=== Section Start ===

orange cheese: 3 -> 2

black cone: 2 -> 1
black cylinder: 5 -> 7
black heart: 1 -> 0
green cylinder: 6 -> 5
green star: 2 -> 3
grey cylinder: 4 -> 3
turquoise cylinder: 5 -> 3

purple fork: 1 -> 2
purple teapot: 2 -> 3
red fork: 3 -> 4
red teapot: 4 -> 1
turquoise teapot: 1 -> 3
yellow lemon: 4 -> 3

=== Section End ===
=== Section Start ===

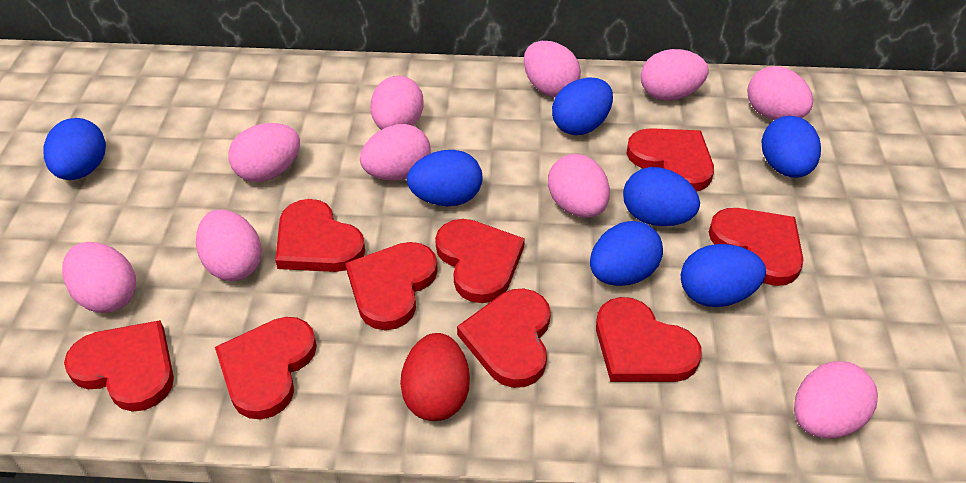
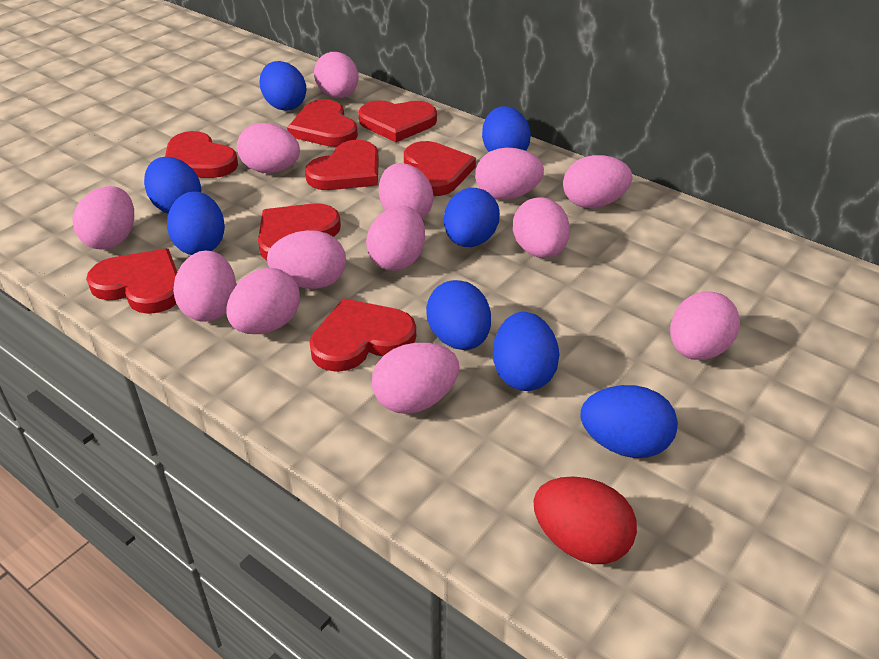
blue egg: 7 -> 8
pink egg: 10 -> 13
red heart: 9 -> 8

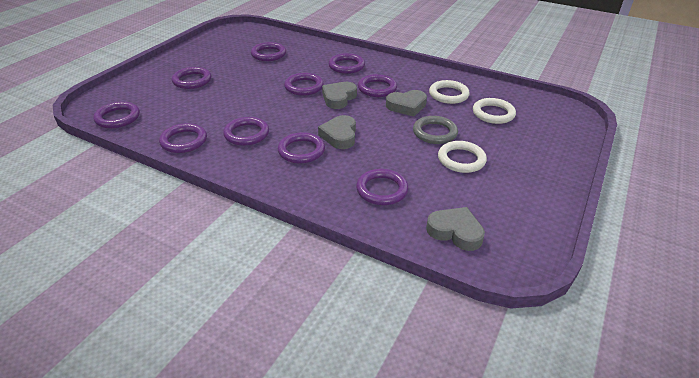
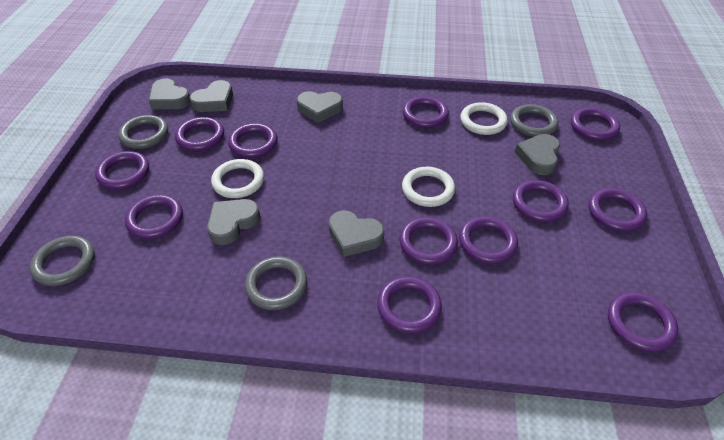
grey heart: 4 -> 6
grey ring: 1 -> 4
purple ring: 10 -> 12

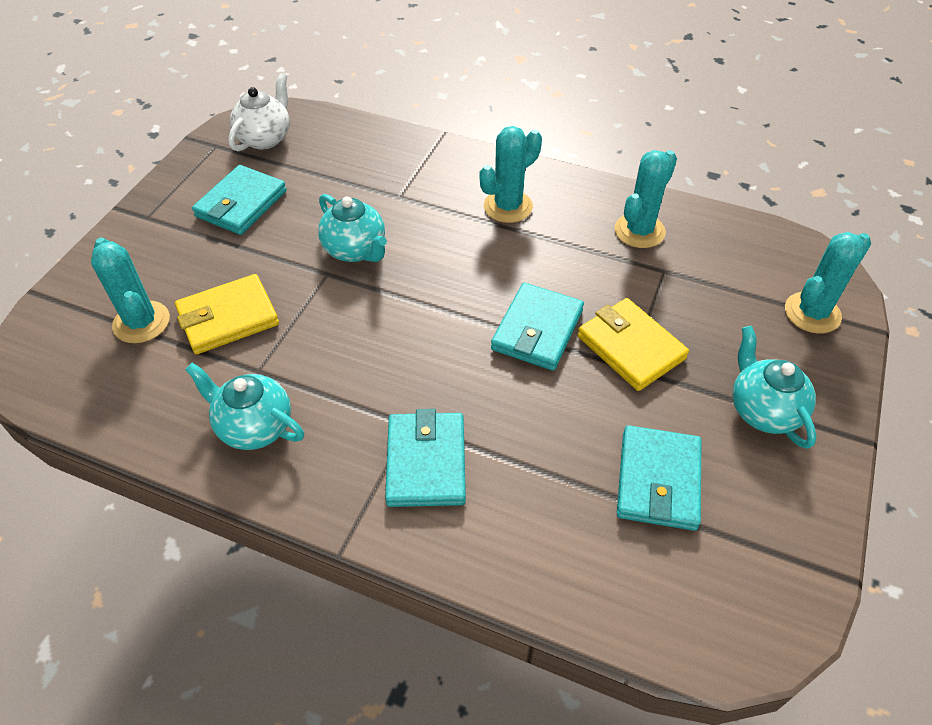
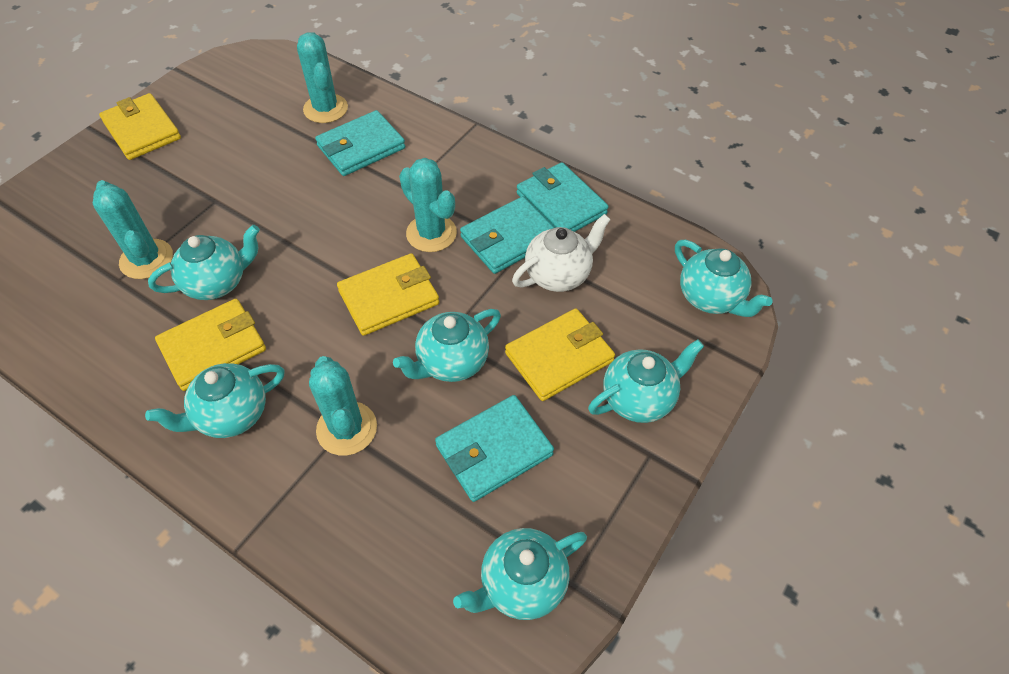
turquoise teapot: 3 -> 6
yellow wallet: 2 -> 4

=== Section End ===

■ **Assignment**: List all lines in the material containing the string "heart".

■ **Answer box**:
black heart: 1 -> 0
red heart: 9 -> 8
grey heart: 4 -> 6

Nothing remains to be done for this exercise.